**PROVIDED INFORMATION:**

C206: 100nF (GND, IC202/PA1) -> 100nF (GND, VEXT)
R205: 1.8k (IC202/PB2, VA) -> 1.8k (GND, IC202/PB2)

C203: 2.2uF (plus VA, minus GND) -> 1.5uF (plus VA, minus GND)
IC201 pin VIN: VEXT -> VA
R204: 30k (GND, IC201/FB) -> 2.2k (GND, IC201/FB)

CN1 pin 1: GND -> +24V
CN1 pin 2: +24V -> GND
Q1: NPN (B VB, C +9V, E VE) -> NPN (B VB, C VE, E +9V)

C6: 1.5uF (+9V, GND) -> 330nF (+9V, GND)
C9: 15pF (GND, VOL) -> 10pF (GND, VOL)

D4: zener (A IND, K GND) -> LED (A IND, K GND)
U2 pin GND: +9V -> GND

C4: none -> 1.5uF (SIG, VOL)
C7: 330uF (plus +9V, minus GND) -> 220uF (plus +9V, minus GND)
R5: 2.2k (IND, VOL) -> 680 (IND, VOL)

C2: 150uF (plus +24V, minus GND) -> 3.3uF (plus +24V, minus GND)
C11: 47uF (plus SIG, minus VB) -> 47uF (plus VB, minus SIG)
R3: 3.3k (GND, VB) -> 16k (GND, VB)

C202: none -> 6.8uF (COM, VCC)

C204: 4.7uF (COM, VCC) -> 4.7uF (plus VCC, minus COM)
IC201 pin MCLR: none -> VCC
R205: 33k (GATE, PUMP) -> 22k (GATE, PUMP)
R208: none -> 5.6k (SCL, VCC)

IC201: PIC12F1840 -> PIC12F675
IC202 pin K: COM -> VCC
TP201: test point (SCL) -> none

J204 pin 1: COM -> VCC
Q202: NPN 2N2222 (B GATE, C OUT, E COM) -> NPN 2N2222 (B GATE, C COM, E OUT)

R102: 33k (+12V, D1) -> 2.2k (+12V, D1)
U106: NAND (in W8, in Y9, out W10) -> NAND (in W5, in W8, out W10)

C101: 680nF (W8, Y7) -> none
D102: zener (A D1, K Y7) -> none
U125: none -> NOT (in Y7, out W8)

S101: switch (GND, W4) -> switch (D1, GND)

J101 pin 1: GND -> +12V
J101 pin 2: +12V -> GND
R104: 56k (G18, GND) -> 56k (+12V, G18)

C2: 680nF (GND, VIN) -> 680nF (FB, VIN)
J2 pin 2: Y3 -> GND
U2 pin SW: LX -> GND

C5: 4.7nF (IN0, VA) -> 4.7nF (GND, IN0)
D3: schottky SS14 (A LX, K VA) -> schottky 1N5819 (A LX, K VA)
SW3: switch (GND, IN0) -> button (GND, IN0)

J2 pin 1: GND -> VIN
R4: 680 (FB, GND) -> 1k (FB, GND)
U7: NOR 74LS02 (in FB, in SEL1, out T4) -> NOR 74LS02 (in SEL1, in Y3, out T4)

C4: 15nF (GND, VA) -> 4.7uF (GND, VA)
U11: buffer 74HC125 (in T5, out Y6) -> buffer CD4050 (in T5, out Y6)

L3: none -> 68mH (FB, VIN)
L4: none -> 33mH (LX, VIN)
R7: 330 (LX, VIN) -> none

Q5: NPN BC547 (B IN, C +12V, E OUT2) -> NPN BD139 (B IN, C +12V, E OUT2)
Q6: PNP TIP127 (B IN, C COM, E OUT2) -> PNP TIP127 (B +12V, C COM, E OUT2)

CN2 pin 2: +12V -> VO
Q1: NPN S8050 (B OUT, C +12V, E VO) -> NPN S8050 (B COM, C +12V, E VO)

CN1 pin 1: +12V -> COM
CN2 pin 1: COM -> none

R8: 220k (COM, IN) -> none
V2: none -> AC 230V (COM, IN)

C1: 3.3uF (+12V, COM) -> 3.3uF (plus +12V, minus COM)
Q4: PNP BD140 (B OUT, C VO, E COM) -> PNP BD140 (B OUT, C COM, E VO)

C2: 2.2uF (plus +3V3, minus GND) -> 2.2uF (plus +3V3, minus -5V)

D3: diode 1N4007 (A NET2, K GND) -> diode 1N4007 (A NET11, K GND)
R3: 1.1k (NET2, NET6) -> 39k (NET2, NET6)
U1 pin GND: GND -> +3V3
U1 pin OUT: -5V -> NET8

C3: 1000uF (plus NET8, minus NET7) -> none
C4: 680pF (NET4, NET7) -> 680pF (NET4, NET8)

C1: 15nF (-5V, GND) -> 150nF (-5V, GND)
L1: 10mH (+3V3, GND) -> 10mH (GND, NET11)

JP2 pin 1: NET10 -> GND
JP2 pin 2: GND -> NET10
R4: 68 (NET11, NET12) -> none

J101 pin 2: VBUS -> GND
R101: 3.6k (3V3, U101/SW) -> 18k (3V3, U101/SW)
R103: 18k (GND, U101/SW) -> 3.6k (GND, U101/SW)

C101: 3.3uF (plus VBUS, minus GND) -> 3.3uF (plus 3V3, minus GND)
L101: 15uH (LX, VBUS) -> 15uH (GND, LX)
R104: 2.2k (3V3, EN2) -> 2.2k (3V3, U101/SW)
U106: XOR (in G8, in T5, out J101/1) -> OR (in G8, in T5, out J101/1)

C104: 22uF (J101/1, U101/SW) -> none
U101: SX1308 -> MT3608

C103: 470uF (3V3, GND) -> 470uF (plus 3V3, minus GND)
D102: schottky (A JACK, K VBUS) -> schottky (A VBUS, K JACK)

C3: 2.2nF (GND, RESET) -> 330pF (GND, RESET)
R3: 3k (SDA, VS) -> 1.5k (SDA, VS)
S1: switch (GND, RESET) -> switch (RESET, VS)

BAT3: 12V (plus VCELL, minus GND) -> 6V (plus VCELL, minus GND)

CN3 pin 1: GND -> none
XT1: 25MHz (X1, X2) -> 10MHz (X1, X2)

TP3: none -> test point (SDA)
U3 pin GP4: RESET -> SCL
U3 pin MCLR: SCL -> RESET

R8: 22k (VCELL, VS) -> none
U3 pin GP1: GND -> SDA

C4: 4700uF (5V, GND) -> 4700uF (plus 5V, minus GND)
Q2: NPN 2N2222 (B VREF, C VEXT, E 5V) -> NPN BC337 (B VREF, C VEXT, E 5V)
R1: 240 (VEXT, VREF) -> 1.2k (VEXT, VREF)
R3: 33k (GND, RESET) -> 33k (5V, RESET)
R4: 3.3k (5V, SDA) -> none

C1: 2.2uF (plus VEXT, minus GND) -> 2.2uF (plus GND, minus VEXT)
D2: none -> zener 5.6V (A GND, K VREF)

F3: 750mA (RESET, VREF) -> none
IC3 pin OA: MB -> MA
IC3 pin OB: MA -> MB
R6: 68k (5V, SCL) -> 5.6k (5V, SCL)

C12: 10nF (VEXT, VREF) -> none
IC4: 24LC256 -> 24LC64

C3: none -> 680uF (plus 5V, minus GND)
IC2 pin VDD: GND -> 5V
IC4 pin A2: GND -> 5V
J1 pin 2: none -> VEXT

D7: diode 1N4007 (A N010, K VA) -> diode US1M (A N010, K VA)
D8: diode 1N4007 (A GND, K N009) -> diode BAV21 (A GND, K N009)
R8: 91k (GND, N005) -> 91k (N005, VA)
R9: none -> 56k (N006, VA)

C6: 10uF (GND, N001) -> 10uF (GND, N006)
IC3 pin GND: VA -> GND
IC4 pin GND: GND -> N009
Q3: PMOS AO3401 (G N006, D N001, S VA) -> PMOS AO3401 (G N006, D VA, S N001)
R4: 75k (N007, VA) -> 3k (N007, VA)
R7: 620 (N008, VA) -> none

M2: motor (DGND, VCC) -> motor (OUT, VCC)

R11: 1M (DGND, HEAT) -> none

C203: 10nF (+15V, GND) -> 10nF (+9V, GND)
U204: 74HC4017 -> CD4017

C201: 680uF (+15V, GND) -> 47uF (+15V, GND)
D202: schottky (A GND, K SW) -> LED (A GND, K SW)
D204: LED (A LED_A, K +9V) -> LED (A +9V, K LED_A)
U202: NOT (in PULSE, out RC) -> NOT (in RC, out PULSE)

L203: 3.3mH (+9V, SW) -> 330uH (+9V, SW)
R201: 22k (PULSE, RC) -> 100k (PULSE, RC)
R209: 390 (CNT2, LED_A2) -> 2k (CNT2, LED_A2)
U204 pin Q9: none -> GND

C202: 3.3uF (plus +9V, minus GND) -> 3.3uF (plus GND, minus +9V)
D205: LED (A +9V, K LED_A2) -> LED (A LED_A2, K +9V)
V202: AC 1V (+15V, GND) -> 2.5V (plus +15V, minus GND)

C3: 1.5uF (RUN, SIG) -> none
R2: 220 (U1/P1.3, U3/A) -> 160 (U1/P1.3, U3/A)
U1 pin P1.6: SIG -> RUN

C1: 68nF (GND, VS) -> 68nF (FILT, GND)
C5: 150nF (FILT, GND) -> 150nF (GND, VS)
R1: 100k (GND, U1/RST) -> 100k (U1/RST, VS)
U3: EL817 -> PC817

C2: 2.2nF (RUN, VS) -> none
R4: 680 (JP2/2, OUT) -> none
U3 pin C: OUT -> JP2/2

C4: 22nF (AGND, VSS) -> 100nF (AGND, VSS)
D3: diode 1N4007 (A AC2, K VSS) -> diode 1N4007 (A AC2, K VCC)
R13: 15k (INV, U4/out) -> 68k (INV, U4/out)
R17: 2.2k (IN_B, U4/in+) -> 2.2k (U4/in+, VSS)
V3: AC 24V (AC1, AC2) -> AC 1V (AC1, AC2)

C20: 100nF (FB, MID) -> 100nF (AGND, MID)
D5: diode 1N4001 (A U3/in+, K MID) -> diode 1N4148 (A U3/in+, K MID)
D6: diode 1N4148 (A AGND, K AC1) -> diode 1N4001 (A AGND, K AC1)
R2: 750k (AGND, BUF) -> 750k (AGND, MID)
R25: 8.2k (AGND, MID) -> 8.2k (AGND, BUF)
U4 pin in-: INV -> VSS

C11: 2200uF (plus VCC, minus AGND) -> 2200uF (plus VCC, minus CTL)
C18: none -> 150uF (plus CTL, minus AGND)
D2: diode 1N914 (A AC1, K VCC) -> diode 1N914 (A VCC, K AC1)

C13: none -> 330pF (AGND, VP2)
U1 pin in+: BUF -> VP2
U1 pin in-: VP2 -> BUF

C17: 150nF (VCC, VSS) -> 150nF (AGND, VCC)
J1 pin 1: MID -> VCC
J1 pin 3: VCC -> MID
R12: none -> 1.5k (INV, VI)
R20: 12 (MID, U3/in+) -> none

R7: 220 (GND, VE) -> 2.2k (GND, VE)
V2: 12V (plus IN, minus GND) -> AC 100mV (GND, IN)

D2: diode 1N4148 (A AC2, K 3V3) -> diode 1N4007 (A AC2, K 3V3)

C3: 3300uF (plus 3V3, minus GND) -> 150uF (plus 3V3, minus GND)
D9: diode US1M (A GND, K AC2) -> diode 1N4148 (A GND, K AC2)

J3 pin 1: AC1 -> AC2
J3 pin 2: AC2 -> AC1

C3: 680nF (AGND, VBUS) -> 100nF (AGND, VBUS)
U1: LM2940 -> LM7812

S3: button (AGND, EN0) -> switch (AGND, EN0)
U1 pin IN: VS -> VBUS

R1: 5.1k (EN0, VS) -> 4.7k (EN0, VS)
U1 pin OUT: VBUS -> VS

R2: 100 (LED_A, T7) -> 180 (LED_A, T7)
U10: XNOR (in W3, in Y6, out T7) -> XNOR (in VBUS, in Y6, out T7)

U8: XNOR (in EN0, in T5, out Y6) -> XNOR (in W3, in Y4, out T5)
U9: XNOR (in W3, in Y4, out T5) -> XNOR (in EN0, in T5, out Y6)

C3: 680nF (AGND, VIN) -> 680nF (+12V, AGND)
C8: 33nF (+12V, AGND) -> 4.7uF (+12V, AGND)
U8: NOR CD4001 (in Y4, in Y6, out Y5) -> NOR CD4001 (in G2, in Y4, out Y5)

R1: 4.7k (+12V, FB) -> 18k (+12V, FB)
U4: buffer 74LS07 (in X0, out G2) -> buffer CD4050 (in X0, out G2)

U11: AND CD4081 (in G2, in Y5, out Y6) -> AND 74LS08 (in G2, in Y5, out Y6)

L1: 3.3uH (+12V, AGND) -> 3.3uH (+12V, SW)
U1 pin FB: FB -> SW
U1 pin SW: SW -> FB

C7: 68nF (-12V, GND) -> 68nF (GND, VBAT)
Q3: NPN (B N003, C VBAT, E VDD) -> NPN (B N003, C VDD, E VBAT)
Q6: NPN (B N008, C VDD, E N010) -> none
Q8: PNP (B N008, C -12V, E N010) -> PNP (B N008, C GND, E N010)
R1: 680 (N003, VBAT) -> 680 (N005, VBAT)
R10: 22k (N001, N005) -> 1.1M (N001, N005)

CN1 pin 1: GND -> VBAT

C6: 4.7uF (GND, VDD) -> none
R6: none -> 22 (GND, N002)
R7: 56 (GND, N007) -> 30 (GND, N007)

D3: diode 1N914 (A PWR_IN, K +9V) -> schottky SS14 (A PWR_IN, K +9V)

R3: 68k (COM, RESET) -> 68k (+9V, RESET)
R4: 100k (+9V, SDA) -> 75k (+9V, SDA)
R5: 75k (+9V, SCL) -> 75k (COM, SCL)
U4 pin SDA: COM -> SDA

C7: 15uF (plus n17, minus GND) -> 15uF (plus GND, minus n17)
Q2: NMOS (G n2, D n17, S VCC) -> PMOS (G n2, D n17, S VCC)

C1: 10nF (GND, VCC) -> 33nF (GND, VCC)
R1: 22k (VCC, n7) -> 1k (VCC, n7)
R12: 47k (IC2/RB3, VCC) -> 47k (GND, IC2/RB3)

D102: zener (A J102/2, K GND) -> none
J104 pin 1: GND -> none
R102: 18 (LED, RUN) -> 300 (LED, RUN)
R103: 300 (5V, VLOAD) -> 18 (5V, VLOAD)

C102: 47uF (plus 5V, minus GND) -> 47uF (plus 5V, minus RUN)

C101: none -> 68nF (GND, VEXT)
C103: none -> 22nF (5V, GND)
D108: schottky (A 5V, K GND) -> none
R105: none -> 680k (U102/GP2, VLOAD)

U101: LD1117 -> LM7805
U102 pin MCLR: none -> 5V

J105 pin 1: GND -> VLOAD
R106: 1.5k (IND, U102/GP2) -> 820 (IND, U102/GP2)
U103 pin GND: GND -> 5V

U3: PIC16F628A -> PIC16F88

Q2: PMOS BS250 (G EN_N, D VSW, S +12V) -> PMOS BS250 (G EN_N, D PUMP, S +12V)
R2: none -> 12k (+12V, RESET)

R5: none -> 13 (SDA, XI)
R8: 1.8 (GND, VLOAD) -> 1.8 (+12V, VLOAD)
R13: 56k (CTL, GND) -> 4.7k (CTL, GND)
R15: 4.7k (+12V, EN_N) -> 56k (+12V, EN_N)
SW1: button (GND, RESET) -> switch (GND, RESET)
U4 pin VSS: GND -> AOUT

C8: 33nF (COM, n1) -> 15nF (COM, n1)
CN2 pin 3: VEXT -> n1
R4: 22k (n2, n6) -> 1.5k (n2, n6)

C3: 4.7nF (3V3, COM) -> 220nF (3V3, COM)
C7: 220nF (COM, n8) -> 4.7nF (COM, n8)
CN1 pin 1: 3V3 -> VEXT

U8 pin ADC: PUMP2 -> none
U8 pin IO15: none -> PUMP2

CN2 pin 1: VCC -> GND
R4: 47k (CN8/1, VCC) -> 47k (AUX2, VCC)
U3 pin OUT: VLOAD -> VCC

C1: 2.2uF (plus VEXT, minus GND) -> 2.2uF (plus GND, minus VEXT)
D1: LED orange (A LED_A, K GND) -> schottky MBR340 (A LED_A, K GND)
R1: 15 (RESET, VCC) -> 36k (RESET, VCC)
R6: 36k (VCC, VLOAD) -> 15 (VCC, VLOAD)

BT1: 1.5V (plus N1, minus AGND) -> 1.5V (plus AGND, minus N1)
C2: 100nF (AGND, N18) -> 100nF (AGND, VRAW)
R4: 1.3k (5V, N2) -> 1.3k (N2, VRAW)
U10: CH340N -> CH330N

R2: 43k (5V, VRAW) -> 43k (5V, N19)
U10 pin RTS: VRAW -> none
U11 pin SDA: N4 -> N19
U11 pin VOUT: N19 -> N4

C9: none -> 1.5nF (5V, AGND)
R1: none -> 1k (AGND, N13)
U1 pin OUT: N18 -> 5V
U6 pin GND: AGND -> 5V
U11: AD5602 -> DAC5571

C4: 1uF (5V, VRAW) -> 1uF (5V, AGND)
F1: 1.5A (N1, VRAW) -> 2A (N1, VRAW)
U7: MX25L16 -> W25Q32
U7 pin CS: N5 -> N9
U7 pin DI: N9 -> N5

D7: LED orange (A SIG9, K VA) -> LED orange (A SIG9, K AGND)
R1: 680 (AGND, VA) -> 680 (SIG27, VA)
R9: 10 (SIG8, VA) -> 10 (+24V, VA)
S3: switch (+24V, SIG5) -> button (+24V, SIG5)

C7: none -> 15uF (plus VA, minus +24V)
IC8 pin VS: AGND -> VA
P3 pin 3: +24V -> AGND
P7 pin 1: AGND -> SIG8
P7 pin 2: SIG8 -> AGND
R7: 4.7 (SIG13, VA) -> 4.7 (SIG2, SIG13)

**TASK STATEMENT:** Please copy, exactly as written, every line in the listing above from the line with "R201: 22k (PULSE, RC) -> 100k (PULSE, RC)" up to and including the line with "C5: 150nF (FILT, GND) -> 150nF (GND, VS)".

**EXERCISE OUTPUT:**
R201: 22k (PULSE, RC) -> 100k (PULSE, RC)
R209: 390 (CNT2, LED_A2) -> 2k (CNT2, LED_A2)
U204 pin Q9: none -> GND

C202: 3.3uF (plus +9V, minus GND) -> 3.3uF (plus GND, minus +9V)
D205: LED (A +9V, K LED_A2) -> LED (A LED_A2, K +9V)
V202: AC 1V (+15V, GND) -> 2.5V (plus +15V, minus GND)

C3: 1.5uF (RUN, SIG) -> none
R2: 220 (U1/P1.3, U3/A) -> 160 (U1/P1.3, U3/A)
U1 pin P1.6: SIG -> RUN

C1: 68nF (GND, VS) -> 68nF (FILT, GND)
C5: 150nF (FILT, GND) -> 150nF (GND, VS)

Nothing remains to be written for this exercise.